* [DESCRIPTION OF THE TASK]: The task calls for the lines below from the line with "<311,344> to <192,205>" to the line with "<186,215> to <135,426>", both ends included, copied exactly, without any pictures.

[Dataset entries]
-*-*-

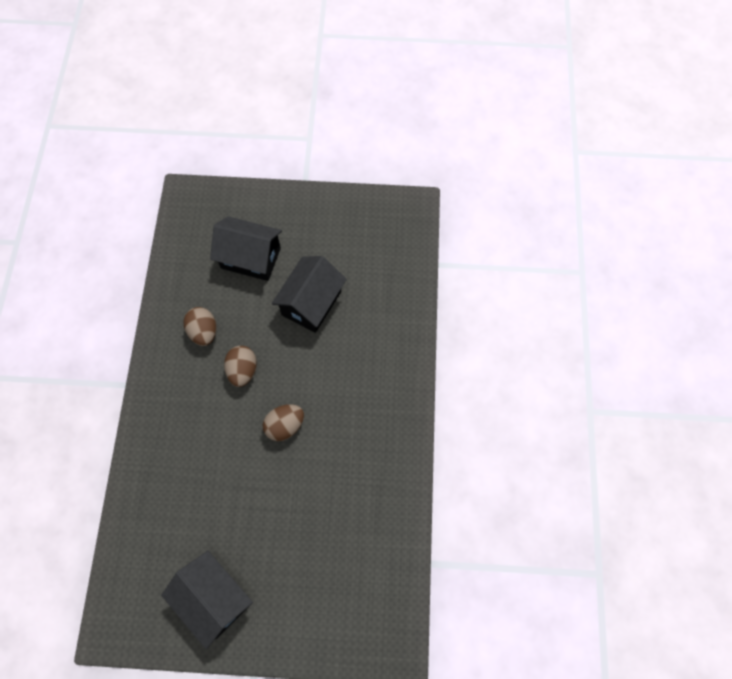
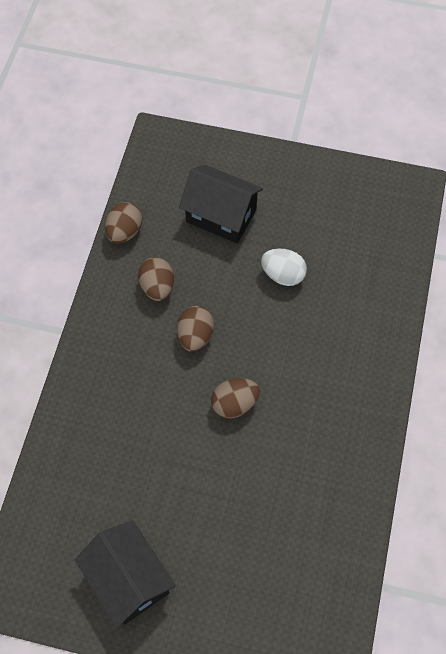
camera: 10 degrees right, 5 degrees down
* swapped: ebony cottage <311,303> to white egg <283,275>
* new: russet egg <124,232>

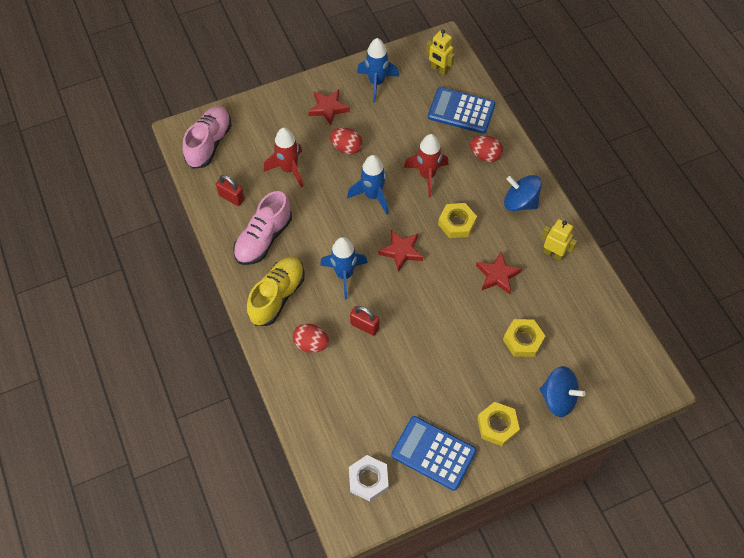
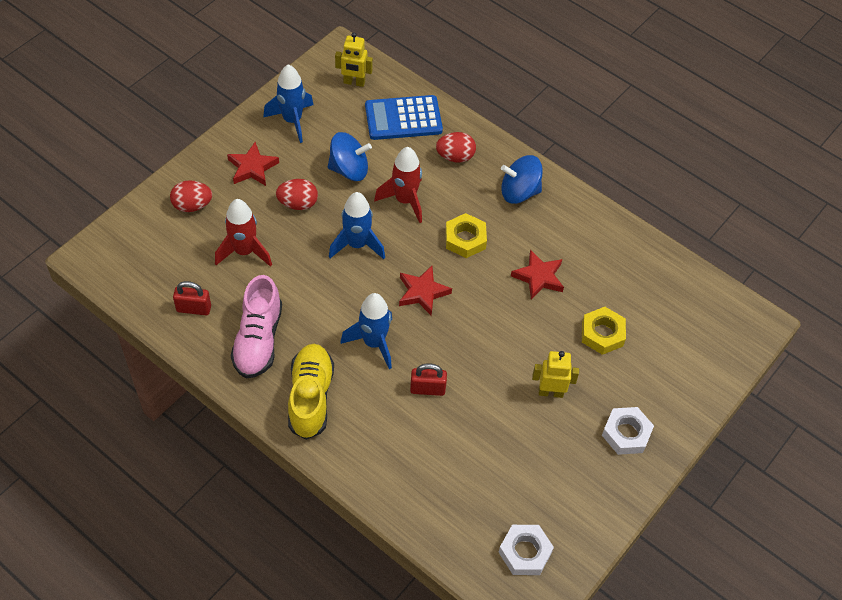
camera: 30 degrees left, 5 degrees down
* gone: rose-pink shoe <209,143>
* shifted: crimson egg <311,344> to <192,205>
* gone: cobalt pocket calculator <433,453>
* repainted: bright yellow hexagon nut <497,425> to white hexagon nut <626,433>
* shifted: cobalt toy top <558,398> to <349,169>
* shifted: bright yellow robot figure <553,254> to <550,392>

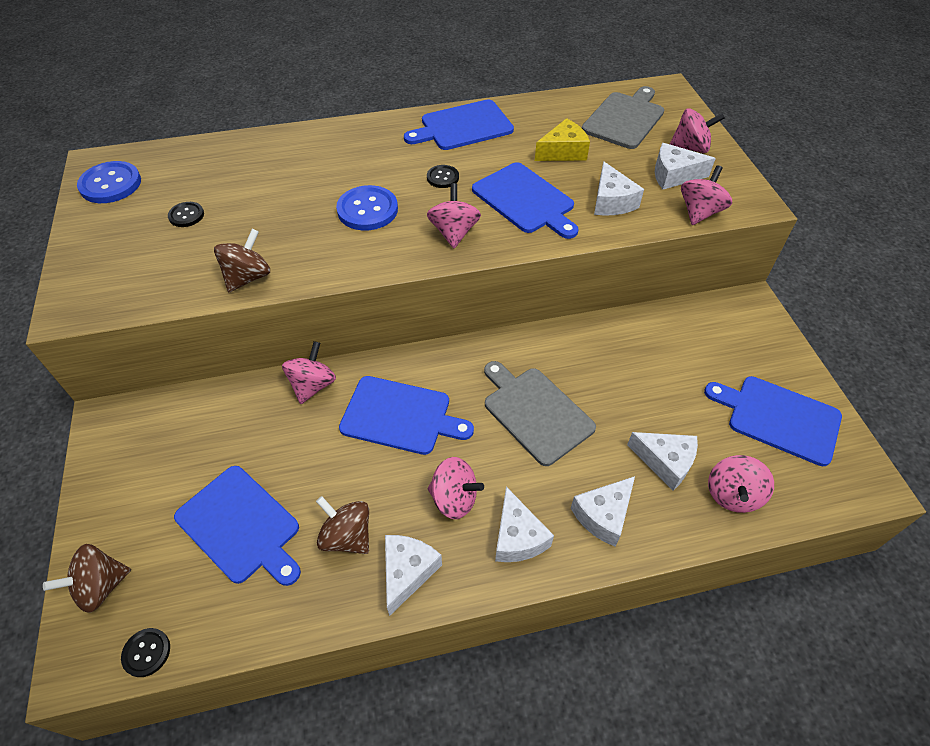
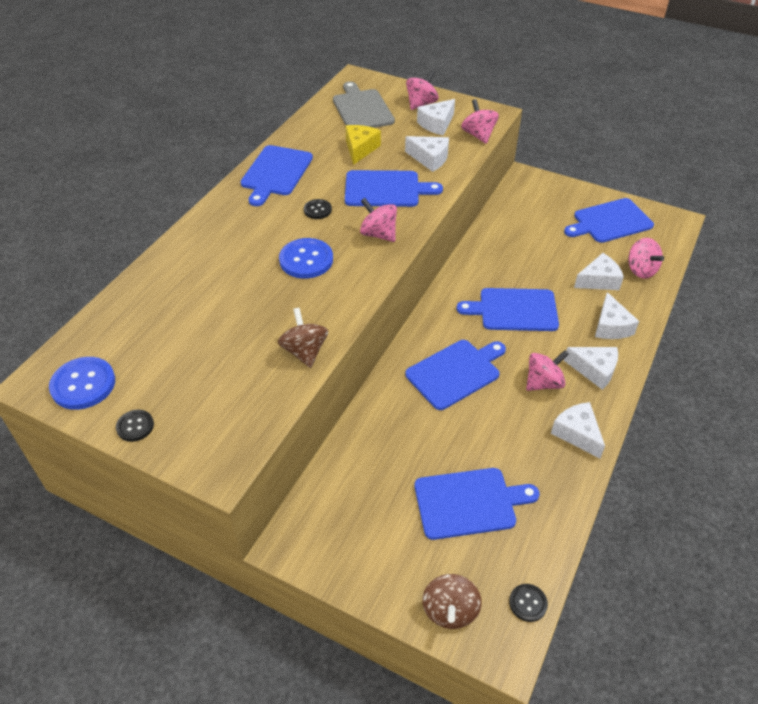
camera: 50 degrees left, 5 degrees down
* shifted: ebony shirt button <186,215> to <135,426>
* gone: rose-pink toy top <313,385>
* gone: russet toy top <347,536>
* repainted: grey cutting board <535,412> to cobalt cutting board <514,310>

-*-*-

* [RESULT]:
* shifted: crimson egg <311,344> to <192,205>
* gone: cobalt pocket calculator <433,453>
* repainted: bright yellow hexagon nut <497,425> to white hexagon nut <626,433>
* shifted: cobalt toy top <558,398> to <349,169>
* shifted: bright yellow robot figure <553,254> to <550,392>

camera: 50 degrees left, 5 degrees down
* shifted: ebony shirt button <186,215> to <135,426>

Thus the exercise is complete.